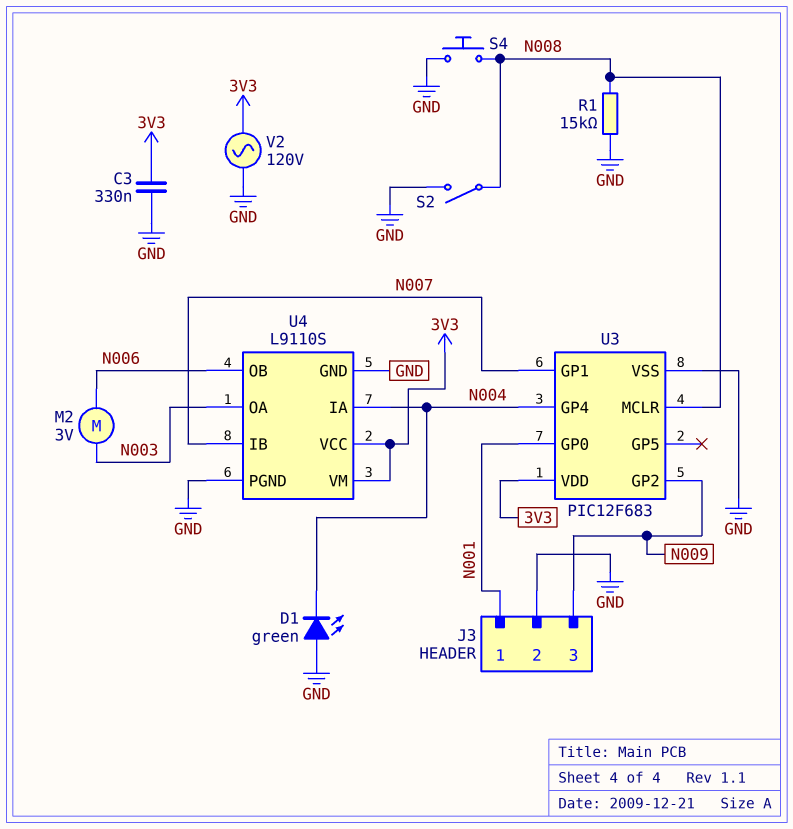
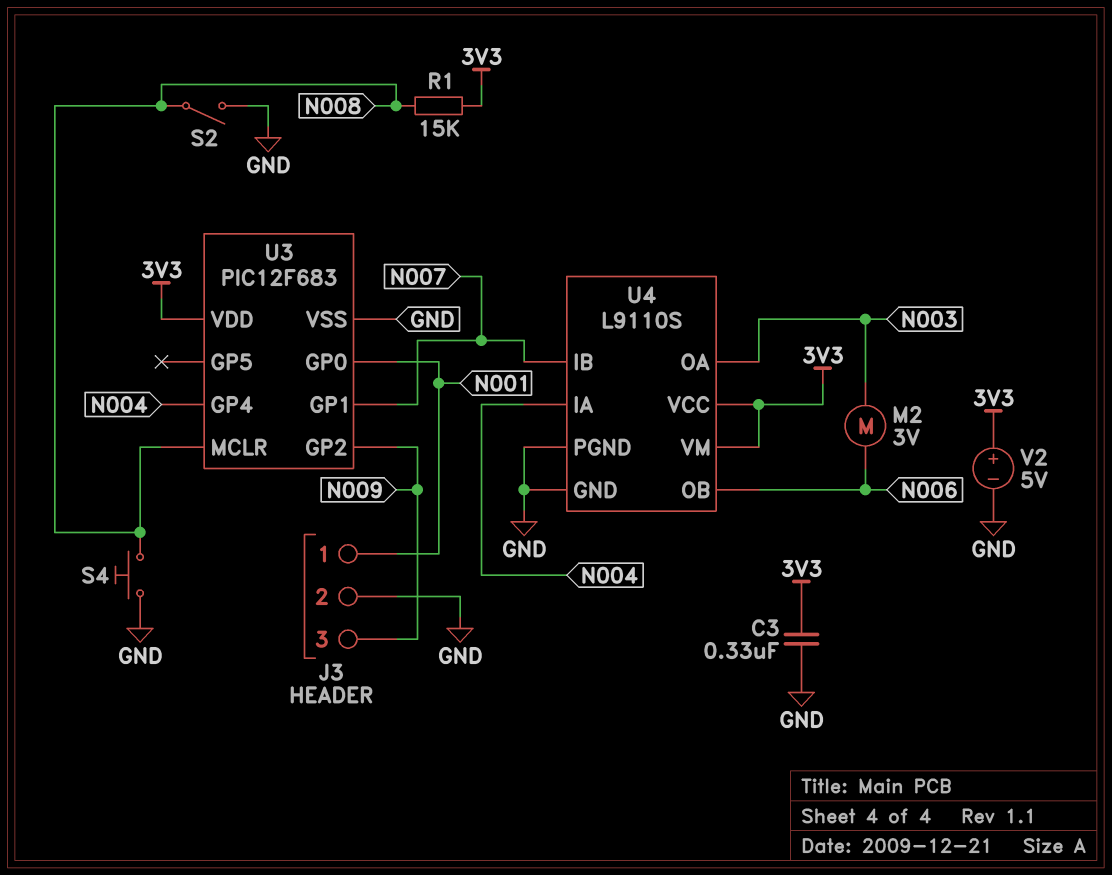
D1: LED green (A GND, K N004) -> none
R1: 15k (GND, N008) -> 15k (3V3, N008)
V2: AC 120V (3V3, GND) -> 5V (plus 3V3, minus GND)

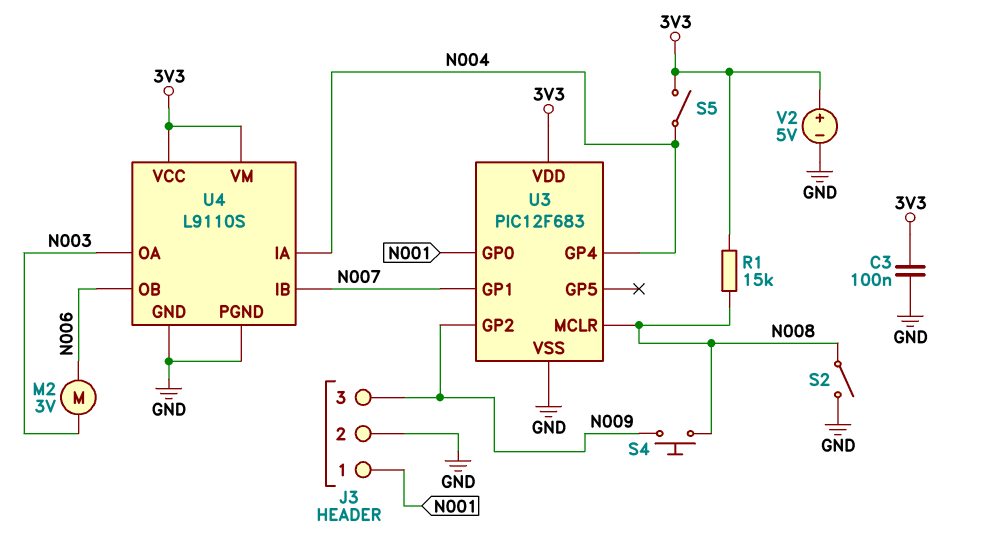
C3: 330nF (3V3, GND) -> 100nF (3V3, GND)
S4: button (GND, N008) -> button (N008, N009)
S5: none -> switch (3V3, N004)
────────────────
In the records above, how many lines include "none"? Answer with the number alone.

**Your solution**
2